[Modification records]
- Opening Delimiter -
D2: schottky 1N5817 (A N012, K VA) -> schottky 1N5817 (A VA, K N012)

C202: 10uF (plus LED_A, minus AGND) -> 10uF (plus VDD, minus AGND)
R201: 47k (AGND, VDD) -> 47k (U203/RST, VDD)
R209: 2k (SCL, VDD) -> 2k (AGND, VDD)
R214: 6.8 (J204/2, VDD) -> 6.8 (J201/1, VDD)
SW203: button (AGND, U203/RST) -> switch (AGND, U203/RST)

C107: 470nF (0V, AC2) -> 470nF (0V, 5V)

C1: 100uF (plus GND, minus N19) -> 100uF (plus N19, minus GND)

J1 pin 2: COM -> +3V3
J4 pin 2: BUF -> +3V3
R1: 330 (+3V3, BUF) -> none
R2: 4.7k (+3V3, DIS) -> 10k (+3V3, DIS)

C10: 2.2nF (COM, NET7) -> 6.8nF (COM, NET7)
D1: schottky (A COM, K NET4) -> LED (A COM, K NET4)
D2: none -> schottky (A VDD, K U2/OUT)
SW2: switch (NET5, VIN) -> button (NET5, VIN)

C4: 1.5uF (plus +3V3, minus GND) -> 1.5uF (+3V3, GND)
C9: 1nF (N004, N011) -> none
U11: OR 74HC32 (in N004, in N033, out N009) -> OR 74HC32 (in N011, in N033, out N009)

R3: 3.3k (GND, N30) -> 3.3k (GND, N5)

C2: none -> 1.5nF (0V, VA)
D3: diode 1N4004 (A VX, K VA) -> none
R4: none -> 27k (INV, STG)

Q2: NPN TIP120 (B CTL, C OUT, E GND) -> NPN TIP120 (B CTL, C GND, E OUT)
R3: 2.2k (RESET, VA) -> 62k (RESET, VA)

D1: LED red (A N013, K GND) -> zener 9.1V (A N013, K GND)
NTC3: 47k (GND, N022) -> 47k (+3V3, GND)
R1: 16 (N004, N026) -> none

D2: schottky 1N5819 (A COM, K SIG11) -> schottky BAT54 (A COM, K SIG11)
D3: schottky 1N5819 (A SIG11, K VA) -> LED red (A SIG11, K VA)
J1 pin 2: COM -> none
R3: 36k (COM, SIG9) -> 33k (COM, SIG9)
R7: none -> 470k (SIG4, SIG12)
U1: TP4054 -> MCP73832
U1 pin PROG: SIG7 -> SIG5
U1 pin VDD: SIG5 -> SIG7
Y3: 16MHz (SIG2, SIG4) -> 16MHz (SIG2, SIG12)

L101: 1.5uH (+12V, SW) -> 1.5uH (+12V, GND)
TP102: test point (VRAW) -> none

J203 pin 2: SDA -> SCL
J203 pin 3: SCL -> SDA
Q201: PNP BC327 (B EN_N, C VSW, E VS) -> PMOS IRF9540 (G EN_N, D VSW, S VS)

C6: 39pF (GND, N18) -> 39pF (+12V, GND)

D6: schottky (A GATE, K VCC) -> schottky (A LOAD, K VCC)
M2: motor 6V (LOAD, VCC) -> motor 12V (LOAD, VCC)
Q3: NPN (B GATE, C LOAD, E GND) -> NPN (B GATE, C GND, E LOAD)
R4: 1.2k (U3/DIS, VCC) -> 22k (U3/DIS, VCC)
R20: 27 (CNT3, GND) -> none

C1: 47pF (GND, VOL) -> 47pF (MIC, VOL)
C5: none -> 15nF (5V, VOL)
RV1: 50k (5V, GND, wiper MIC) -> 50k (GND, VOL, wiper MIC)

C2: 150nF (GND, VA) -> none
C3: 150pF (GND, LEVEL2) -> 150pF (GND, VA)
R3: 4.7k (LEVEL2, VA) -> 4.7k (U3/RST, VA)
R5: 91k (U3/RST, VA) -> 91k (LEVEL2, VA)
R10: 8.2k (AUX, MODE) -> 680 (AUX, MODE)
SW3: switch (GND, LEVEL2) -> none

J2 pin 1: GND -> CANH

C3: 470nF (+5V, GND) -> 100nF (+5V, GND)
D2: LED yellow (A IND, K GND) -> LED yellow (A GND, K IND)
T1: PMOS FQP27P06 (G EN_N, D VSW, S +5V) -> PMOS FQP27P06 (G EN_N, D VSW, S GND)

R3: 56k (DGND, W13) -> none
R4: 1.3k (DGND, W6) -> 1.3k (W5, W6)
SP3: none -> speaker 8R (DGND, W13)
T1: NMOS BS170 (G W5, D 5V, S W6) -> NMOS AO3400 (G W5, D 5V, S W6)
- Closing Delimiter -
▶ [What is expected] A faithful, word-for-word transcription of the data above is required.

▶ [Task response]
D2: schottky 1N5817 (A N012, K VA) -> schottky 1N5817 (A VA, K N012)

C202: 10uF (plus LED_A, minus AGND) -> 10uF (plus VDD, minus AGND)
R201: 47k (AGND, VDD) -> 47k (U203/RST, VDD)
R209: 2k (SCL, VDD) -> 2k (AGND, VDD)
R214: 6.8 (J204/2, VDD) -> 6.8 (J201/1, VDD)
SW203: button (AGND, U203/RST) -> switch (AGND, U203/RST)

C107: 470nF (0V, AC2) -> 470nF (0V, 5V)

C1: 100uF (plus GND, minus N19) -> 100uF (plus N19, minus GND)

J1 pin 2: COM -> +3V3
J4 pin 2: BUF -> +3V3
R1: 330 (+3V3, BUF) -> none
R2: 4.7k (+3V3, DIS) -> 10k (+3V3, DIS)

C10: 2.2nF (COM, NET7) -> 6.8nF (COM, NET7)
D1: schottky (A COM, K NET4) -> LED (A COM, K NET4)
D2: none -> schottky (A VDD, K U2/OUT)
SW2: switch (NET5, VIN) -> button (NET5, VIN)

C4: 1.5uF (plus +3V3, minus GND) -> 1.5uF (+3V3, GND)
C9: 1nF (N004, N011) -> none
U11: OR 74HC32 (in N004, in N033, out N009) -> OR 74HC32 (in N011, in N033, out N009)

R3: 3.3k (GND, N30) -> 3.3k (GND, N5)

C2: none -> 1.5nF (0V, VA)
D3: diode 1N4004 (A VX, K VA) -> none
R4: none -> 27k (INV, STG)

Q2: NPN TIP120 (B CTL, C OUT, E GND) -> NPN TIP120 (B CTL, C GND, E OUT)
R3: 2.2k (RESET, VA) -> 62k (RESET, VA)

D1: LED red (A N013, K GND) -> zener 9.1V (A N013, K GND)
NTC3: 47k (GND, N022) -> 47k (+3V3, GND)
R1: 16 (N004, N026) -> none

D2: schottky 1N5819 (A COM, K SIG11) -> schottky BAT54 (A COM, K SIG11)
D3: schottky 1N5819 (A SIG11, K VA) -> LED red (A SIG11, K VA)
J1 pin 2: COM -> none
R3: 36k (COM, SIG9) -> 33k (COM, SIG9)
R7: none -> 470k (SIG4, SIG12)
U1: TP4054 -> MCP73832
U1 pin PROG: SIG7 -> SIG5
U1 pin VDD: SIG5 -> SIG7
Y3: 16MHz (SIG2, SIG4) -> 16MHz (SIG2, SIG12)

L101: 1.5uH (+12V, SW) -> 1.5uH (+12V, GND)
TP102: test point (VRAW) -> none

J203 pin 2: SDA -> SCL
J203 pin 3: SCL -> SDA
Q201: PNP BC327 (B EN_N, C VSW, E VS) -> PMOS IRF9540 (G EN_N, D VSW, S VS)

C6: 39pF (GND, N18) -> 39pF (+12V, GND)

D6: schottky (A GATE, K VCC) -> schottky (A LOAD, K VCC)
M2: motor 6V (LOAD, VCC) -> motor 12V (LOAD, VCC)
Q3: NPN (B GATE, C LOAD, E GND) -> NPN (B GATE, C GND, E LOAD)
R4: 1.2k (U3/DIS, VCC) -> 22k (U3/DIS, VCC)
R20: 27 (CNT3, GND) -> none

C1: 47pF (GND, VOL) -> 47pF (MIC, VOL)
C5: none -> 15nF (5V, VOL)
RV1: 50k (5V, GND, wiper MIC) -> 50k (GND, VOL, wiper MIC)

C2: 150nF (GND, VA) -> none
C3: 150pF (GND, LEVEL2) -> 150pF (GND, VA)
R3: 4.7k (LEVEL2, VA) -> 4.7k (U3/RST, VA)
R5: 91k (U3/RST, VA) -> 91k (LEVEL2, VA)
R10: 8.2k (AUX, MODE) -> 680 (AUX, MODE)
SW3: switch (GND, LEVEL2) -> none

J2 pin 1: GND -> CANH

C3: 470nF (+5V, GND) -> 100nF (+5V, GND)
D2: LED yellow (A IND, K GND) -> LED yellow (A GND, K IND)
T1: PMOS FQP27P06 (G EN_N, D VSW, S +5V) -> PMOS FQP27P06 (G EN_N, D VSW, S GND)

R3: 56k (DGND, W13) -> none
R4: 1.3k (DGND, W6) -> 1.3k (W5, W6)
SP3: none -> speaker 8R (DGND, W13)
T1: NMOS BS170 (G W5, D 5V, S W6) -> NMOS AO3400 (G W5, D 5V, S W6)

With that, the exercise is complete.